:: EXERCISE INPUTS ::

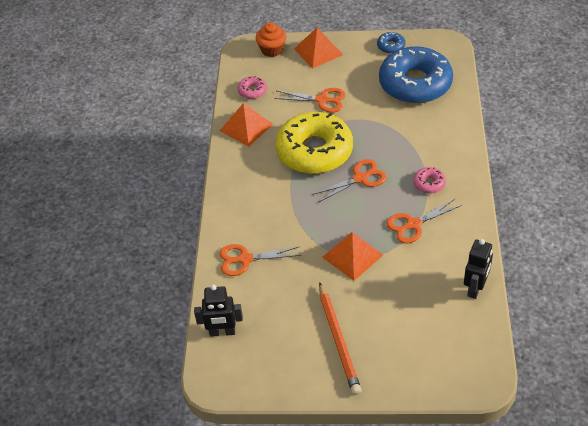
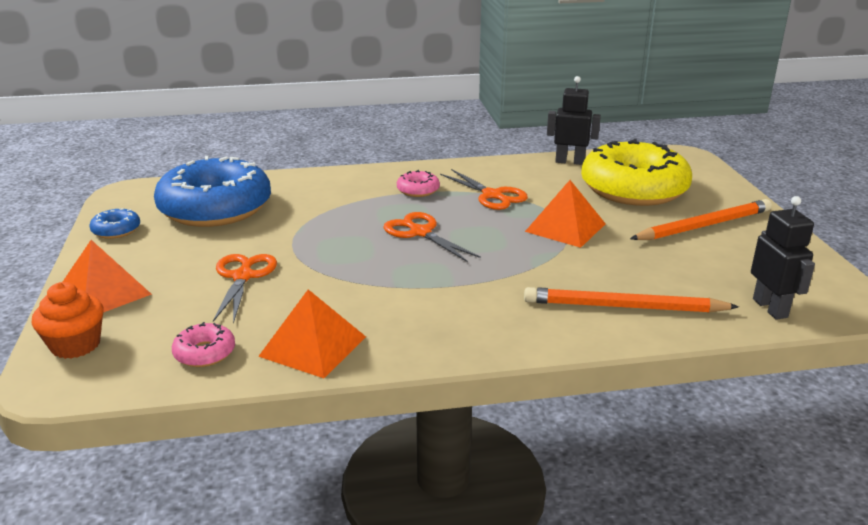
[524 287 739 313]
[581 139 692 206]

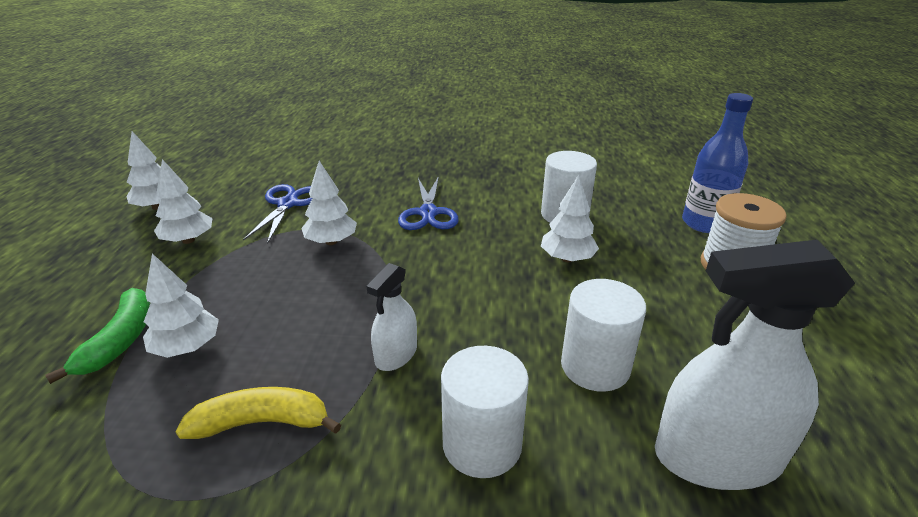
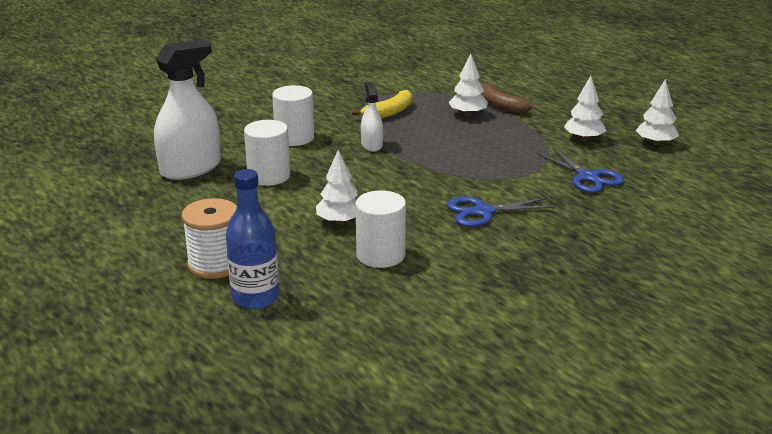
[447 197 556 227]
[481 82 532 114]
[301 161 357 245] (first image)

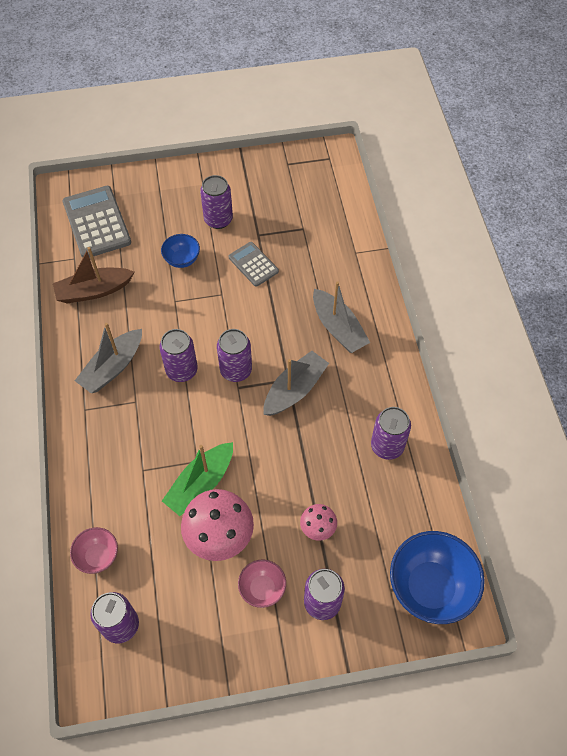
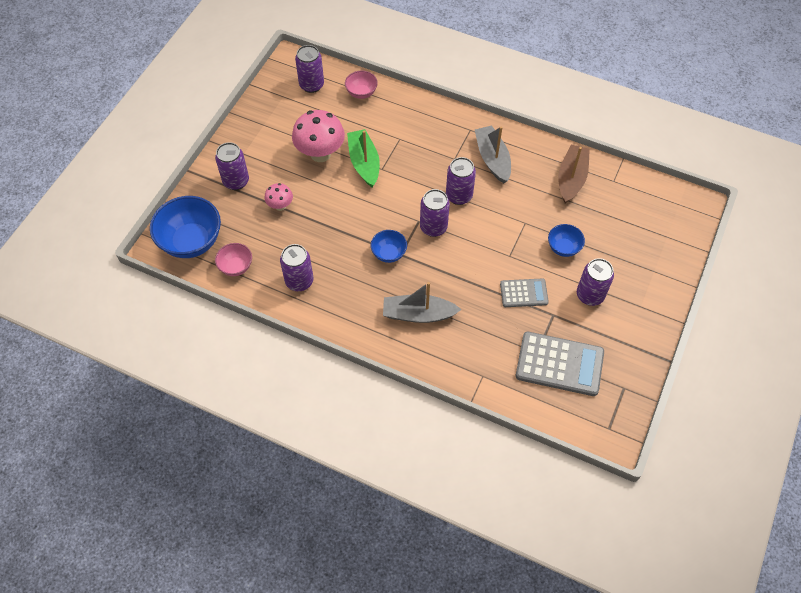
[215 243 252 276]
[371 230 407 263]
[516 332 604 396]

:::

> [HOW TO COMPLETE THIS TASK]
What you return must match the records line for line, with the pictures left out.

> [SOLUTION FOR THIS TASK]
[524 287 739 313]
[581 139 692 206]

[447 197 556 227]
[481 82 532 114]
[301 161 357 245] (first image)

[215 243 252 276]
[371 230 407 263]
[516 332 604 396]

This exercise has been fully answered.